Below is a set of records. Repeat them verbatim without the pictures.

Data =
*** Block opens ***
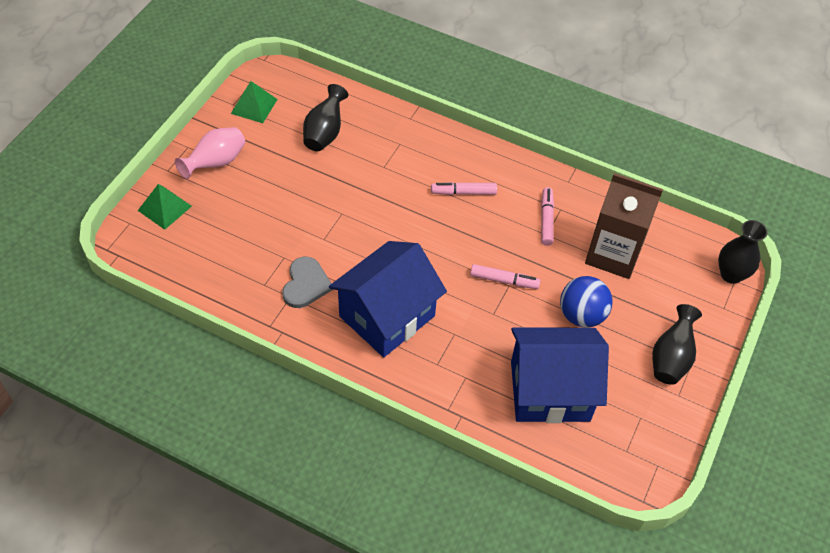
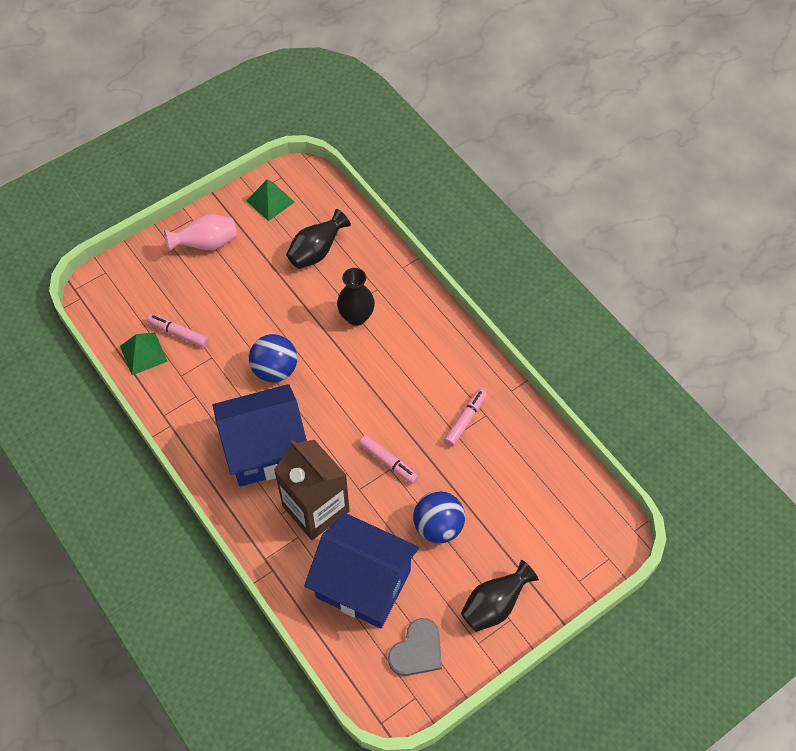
camera: 30 degrees right, 5 degrees up
(164, 208) = (140, 270): green pyramid -> green pyramid (143, 353)
(306, 284) = (215, 390): grey heart -> grey heart (417, 650)
(351, 245) = (275, 370): none -> blue ball
(463, 192) = (405, 361): pink marker -> pink marker (178, 333)
(613, 254) = (506, 481): brown carton -> brown carton (316, 508)
(731, 274) = (609, 551): black vase -> black vase (356, 317)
*** Block closes ***
Response to this exercise =
camera: 30 degrees right, 5 degrees up
(164, 208) = (140, 270): green pyramid -> green pyramid (143, 353)
(306, 284) = (215, 390): grey heart -> grey heart (417, 650)
(351, 245) = (275, 370): none -> blue ball
(463, 192) = (405, 361): pink marker -> pink marker (178, 333)
(613, 254) = (506, 481): brown carton -> brown carton (316, 508)
(731, 274) = (609, 551): black vase -> black vase (356, 317)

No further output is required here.